WHAT IS BEING ASKED »
Once the line with "C4: 22nF (N8, N11) -> 22nF (0V, N8)" is found in the data, output it and each following line exactly, up to and including the line with "D1: LED orange", and nothing before or after.

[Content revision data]
+---+

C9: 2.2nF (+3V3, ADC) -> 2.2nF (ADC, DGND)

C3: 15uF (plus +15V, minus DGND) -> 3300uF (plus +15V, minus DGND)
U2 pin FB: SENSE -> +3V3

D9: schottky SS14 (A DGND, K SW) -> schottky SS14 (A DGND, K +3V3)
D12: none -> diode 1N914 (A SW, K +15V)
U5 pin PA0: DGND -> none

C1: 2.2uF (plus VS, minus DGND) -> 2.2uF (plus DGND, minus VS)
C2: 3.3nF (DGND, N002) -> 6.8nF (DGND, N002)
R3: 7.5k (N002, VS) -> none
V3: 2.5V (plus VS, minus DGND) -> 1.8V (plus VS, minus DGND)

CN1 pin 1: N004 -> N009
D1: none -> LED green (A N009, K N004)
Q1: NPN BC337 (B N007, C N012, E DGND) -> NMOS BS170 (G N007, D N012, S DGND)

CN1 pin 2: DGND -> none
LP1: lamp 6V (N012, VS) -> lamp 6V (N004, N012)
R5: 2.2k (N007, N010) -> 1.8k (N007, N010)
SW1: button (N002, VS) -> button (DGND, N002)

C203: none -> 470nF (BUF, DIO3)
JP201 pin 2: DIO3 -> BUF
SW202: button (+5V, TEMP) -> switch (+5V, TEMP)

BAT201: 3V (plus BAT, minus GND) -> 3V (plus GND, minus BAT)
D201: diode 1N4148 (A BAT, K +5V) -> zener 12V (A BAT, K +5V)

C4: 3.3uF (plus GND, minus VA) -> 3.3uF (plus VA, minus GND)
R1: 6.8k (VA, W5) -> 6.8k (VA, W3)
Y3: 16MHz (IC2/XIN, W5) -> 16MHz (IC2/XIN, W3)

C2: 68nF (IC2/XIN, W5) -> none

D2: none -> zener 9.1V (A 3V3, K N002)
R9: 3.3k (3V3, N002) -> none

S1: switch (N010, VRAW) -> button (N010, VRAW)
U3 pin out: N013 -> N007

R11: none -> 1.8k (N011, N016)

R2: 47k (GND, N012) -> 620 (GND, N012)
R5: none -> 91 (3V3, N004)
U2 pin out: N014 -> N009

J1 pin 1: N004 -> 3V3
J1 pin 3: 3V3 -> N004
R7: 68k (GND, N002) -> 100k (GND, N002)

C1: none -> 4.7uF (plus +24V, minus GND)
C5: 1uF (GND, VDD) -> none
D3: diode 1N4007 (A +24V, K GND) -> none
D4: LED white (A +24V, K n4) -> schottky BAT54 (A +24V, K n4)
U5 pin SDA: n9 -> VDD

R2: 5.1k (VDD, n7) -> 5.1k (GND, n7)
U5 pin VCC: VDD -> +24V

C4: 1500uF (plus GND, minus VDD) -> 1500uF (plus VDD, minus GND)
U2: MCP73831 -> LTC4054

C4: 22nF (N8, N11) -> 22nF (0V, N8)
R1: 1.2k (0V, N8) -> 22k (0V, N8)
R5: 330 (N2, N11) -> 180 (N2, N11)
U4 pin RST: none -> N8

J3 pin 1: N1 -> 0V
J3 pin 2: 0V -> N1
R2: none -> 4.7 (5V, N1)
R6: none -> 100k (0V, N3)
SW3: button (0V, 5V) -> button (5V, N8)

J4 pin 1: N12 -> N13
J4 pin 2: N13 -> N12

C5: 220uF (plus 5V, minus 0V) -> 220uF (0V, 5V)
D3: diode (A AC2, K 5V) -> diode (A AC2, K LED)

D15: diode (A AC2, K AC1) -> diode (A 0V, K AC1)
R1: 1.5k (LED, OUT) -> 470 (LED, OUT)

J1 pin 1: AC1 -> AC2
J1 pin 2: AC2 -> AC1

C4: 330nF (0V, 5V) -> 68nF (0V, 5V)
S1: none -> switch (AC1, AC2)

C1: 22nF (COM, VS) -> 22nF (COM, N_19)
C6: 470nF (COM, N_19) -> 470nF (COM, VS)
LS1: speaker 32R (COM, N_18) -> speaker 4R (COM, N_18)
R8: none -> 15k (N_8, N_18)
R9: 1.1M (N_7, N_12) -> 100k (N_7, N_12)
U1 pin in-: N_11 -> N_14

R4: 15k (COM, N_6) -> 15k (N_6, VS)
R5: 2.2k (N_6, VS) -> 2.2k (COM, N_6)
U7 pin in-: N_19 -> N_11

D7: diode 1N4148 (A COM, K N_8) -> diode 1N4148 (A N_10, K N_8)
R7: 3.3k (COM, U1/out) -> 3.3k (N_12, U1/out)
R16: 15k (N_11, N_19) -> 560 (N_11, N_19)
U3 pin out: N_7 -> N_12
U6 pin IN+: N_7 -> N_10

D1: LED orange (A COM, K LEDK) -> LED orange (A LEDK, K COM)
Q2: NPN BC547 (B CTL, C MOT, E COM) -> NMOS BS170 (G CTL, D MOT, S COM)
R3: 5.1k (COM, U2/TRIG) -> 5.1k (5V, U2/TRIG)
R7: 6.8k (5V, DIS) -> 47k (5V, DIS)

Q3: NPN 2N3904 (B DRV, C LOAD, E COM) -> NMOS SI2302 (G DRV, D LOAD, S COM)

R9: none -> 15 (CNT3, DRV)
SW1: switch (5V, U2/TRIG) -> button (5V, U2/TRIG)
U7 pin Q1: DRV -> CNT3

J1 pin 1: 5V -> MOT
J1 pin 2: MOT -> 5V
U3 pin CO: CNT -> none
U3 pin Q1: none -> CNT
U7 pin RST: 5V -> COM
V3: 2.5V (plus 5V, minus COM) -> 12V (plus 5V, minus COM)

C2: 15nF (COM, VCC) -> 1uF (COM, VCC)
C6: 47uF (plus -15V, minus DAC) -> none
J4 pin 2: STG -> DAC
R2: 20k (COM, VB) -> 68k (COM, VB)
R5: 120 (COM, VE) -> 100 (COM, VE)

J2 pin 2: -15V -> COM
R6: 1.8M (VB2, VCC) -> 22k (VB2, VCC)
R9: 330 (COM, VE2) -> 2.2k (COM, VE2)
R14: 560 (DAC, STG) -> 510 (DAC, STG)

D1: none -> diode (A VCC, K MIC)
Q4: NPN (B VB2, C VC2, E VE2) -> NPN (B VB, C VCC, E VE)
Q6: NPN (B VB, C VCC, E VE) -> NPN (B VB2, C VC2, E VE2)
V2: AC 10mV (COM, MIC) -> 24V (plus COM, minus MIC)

+---+

REPLY TO THE EXERCISE »
C4: 22nF (N8, N11) -> 22nF (0V, N8)
R1: 1.2k (0V, N8) -> 22k (0V, N8)
R5: 330 (N2, N11) -> 180 (N2, N11)
U4 pin RST: none -> N8

J3 pin 1: N1 -> 0V
J3 pin 2: 0V -> N1
R2: none -> 4.7 (5V, N1)
R6: none -> 100k (0V, N3)
SW3: button (0V, 5V) -> button (5V, N8)

J4 pin 1: N12 -> N13
J4 pin 2: N13 -> N12

C5: 220uF (plus 5V, minus 0V) -> 220uF (0V, 5V)
D3: diode (A AC2, K 5V) -> diode (A AC2, K LED)

D15: diode (A AC2, K AC1) -> diode (A 0V, K AC1)
R1: 1.5k (LED, OUT) -> 470 (LED, OUT)

J1 pin 1: AC1 -> AC2
J1 pin 2: AC2 -> AC1

C4: 330nF (0V, 5V) -> 68nF (0V, 5V)
S1: none -> switch (AC1, AC2)

C1: 22nF (COM, VS) -> 22nF (COM, N_19)
C6: 470nF (COM, N_19) -> 470nF (COM, VS)
LS1: speaker 32R (COM, N_18) -> speaker 4R (COM, N_18)
R8: none -> 15k (N_8, N_18)
R9: 1.1M (N_7, N_12) -> 100k (N_7, N_12)
U1 pin in-: N_11 -> N_14

R4: 15k (COM, N_6) -> 15k (N_6, VS)
R5: 2.2k (N_6, VS) -> 2.2k (COM, N_6)
U7 pin in-: N_19 -> N_11

D7: diode 1N4148 (A COM, K N_8) -> diode 1N4148 (A N_10, K N_8)
R7: 3.3k (COM, U1/out) -> 3.3k (N_12, U1/out)
R16: 15k (N_11, N_19) -> 560 (N_11, N_19)
U3 pin out: N_7 -> N_12
U6 pin IN+: N_7 -> N_10

D1: LED orange (A COM, K LEDK) -> LED orange (A LEDK, K COM)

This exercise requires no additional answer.